» **Records**:

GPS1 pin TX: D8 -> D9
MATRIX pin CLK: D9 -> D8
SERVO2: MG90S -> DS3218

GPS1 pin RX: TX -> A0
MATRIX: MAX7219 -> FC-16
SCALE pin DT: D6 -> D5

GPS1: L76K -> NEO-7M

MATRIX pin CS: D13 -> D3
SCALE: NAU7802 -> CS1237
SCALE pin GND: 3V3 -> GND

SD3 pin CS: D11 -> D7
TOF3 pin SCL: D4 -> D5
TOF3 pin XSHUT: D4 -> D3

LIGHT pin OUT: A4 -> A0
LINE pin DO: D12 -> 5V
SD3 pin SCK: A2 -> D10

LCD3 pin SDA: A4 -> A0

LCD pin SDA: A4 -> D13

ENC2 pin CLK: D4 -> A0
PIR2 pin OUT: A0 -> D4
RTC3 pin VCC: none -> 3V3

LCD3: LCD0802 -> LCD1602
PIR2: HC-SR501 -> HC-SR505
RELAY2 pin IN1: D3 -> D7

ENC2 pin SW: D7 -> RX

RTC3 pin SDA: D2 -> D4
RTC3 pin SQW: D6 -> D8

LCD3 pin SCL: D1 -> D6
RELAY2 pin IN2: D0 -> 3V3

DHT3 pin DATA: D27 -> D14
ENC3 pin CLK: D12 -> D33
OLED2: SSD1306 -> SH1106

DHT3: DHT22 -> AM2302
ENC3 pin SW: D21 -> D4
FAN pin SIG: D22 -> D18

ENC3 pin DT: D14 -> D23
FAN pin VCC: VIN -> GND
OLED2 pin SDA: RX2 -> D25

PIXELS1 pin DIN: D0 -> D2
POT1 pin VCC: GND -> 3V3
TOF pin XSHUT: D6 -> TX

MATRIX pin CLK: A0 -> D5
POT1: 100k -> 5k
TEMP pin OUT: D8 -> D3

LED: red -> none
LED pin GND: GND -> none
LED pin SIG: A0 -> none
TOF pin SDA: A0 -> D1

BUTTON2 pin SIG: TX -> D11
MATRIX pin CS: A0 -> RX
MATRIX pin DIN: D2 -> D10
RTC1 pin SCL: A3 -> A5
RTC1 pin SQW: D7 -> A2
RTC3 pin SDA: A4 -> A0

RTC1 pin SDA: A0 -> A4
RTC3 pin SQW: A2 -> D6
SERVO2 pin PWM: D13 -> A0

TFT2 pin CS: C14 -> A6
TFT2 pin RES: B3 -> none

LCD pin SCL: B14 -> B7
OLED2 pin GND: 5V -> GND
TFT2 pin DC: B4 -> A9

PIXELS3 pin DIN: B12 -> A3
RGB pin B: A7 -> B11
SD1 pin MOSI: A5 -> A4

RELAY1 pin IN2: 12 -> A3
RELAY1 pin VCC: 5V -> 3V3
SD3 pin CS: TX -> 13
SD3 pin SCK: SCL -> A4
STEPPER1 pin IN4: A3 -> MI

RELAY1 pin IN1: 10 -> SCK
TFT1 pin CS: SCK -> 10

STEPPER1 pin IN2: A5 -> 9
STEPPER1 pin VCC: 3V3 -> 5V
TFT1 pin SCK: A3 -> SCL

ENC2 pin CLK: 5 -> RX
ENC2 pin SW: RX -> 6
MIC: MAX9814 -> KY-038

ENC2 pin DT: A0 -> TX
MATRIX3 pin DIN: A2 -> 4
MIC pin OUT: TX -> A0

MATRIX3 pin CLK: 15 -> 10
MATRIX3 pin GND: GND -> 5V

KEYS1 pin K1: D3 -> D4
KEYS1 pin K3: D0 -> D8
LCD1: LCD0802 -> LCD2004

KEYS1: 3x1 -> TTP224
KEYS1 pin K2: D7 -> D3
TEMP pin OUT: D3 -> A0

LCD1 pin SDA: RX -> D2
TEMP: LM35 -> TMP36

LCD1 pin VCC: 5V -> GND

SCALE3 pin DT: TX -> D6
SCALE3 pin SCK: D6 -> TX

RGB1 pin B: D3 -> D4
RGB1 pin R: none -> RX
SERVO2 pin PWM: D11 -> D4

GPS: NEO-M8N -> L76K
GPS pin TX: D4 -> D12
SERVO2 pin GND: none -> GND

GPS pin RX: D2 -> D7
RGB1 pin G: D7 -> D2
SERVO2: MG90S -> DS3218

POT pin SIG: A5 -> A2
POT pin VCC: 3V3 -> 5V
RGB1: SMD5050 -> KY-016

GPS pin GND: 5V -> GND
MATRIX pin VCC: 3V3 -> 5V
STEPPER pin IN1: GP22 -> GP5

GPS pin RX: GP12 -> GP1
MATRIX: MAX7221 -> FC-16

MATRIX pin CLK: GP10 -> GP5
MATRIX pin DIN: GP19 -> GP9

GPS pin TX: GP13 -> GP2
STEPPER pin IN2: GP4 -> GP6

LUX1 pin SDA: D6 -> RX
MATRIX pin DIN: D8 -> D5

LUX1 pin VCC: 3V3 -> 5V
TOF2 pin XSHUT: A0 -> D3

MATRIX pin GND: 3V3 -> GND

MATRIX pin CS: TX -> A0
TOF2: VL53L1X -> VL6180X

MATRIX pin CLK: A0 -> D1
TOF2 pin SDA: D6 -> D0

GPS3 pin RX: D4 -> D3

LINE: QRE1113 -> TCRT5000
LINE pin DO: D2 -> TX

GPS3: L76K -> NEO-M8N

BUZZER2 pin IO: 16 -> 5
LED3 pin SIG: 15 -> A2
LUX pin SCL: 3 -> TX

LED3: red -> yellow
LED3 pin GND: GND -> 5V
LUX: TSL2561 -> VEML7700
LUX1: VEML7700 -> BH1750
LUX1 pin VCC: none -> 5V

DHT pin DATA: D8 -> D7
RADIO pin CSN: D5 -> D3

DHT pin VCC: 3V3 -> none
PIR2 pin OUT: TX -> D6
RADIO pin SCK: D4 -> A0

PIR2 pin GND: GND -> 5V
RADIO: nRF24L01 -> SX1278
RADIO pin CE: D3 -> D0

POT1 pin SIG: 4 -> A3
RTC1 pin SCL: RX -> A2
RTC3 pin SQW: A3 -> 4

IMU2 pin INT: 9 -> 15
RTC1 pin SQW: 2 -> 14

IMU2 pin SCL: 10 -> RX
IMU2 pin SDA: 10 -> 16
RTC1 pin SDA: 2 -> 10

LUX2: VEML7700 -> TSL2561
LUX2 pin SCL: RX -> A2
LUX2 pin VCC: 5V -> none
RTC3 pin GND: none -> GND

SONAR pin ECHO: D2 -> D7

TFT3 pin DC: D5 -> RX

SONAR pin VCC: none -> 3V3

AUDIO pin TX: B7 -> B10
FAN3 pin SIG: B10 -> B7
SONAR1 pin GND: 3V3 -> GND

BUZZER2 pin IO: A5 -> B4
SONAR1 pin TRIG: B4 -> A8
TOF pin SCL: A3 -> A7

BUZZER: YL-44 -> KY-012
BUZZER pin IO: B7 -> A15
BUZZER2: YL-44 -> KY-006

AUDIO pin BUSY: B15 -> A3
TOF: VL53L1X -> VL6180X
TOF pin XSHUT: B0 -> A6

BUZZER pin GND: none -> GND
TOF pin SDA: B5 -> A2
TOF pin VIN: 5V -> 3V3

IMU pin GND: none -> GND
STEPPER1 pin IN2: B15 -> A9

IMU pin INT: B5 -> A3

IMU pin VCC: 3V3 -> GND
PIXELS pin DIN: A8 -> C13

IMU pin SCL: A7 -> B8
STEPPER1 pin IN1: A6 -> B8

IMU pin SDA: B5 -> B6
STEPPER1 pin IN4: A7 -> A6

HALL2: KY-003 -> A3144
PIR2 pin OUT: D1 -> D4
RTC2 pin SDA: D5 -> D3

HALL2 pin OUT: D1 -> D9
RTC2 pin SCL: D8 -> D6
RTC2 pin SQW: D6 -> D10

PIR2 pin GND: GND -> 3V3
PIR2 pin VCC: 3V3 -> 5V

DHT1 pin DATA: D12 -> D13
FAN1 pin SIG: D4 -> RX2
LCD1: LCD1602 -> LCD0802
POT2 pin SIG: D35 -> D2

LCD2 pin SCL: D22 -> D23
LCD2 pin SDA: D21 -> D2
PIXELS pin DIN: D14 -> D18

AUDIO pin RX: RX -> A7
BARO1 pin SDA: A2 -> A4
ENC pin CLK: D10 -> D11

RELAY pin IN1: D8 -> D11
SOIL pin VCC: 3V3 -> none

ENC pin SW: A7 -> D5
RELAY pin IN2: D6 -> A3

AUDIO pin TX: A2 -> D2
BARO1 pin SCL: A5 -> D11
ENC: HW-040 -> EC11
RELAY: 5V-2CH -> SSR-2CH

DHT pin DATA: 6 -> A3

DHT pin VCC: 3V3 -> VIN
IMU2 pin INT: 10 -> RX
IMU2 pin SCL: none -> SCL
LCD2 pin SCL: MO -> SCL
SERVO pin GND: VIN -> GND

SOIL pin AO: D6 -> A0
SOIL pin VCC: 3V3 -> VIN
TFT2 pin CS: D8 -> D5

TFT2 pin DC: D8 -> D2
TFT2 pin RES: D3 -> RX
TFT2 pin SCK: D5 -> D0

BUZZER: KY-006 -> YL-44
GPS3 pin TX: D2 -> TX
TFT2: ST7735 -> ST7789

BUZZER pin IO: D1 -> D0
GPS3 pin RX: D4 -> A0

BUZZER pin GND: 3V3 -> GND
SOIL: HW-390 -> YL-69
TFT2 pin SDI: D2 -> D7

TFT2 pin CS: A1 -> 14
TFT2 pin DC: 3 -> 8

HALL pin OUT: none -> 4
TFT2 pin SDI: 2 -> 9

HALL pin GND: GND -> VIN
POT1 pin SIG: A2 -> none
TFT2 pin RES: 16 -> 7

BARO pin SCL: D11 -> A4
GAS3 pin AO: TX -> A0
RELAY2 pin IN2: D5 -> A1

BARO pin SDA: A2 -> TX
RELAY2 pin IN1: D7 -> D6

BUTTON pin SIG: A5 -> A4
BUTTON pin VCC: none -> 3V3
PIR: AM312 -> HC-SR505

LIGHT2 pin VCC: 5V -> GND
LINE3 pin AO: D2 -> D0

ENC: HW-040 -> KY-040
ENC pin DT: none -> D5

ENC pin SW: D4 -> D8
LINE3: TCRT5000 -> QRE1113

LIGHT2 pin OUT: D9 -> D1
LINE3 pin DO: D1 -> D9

» **Aim of the task**:
Start at the first line of the entries and stop at the line that contains "PIXELS3 pin DIN: B12 -> A3". Repeat every line in that span exactly, and nothing beyond it.

» **Problem solution**:
GPS1 pin TX: D8 -> D9
MATRIX pin CLK: D9 -> D8
SERVO2: MG90S -> DS3218

GPS1 pin RX: TX -> A0
MATRIX: MAX7219 -> FC-16
SCALE pin DT: D6 -> D5

GPS1: L76K -> NEO-7M

MATRIX pin CS: D13 -> D3
SCALE: NAU7802 -> CS1237
SCALE pin GND: 3V3 -> GND

SD3 pin CS: D11 -> D7
TOF3 pin SCL: D4 -> D5
TOF3 pin XSHUT: D4 -> D3

LIGHT pin OUT: A4 -> A0
LINE pin DO: D12 -> 5V
SD3 pin SCK: A2 -> D10

LCD3 pin SDA: A4 -> A0

LCD pin SDA: A4 -> D13

ENC2 pin CLK: D4 -> A0
PIR2 pin OUT: A0 -> D4
RTC3 pin VCC: none -> 3V3

LCD3: LCD0802 -> LCD1602
PIR2: HC-SR501 -> HC-SR505
RELAY2 pin IN1: D3 -> D7

ENC2 pin SW: D7 -> RX

RTC3 pin SDA: D2 -> D4
RTC3 pin SQW: D6 -> D8

LCD3 pin SCL: D1 -> D6
RELAY2 pin IN2: D0 -> 3V3

DHT3 pin DATA: D27 -> D14
ENC3 pin CLK: D12 -> D33
OLED2: SSD1306 -> SH1106

DHT3: DHT22 -> AM2302
ENC3 pin SW: D21 -> D4
FAN pin SIG: D22 -> D18

ENC3 pin DT: D14 -> D23
FAN pin VCC: VIN -> GND
OLED2 pin SDA: RX2 -> D25

PIXELS1 pin DIN: D0 -> D2
POT1 pin VCC: GND -> 3V3
TOF pin XSHUT: D6 -> TX

MATRIX pin CLK: A0 -> D5
POT1: 100k -> 5k
TEMP pin OUT: D8 -> D3

LED: red -> none
LED pin GND: GND -> none
LED pin SIG: A0 -> none
TOF pin SDA: A0 -> D1

BUTTON2 pin SIG: TX -> D11
MATRIX pin CS: A0 -> RX
MATRIX pin DIN: D2 -> D10
RTC1 pin SCL: A3 -> A5
RTC1 pin SQW: D7 -> A2
RTC3 pin SDA: A4 -> A0

RTC1 pin SDA: A0 -> A4
RTC3 pin SQW: A2 -> D6
SERVO2 pin PWM: D13 -> A0

TFT2 pin CS: C14 -> A6
TFT2 pin RES: B3 -> none

LCD pin SCL: B14 -> B7
OLED2 pin GND: 5V -> GND
TFT2 pin DC: B4 -> A9

PIXELS3 pin DIN: B12 -> A3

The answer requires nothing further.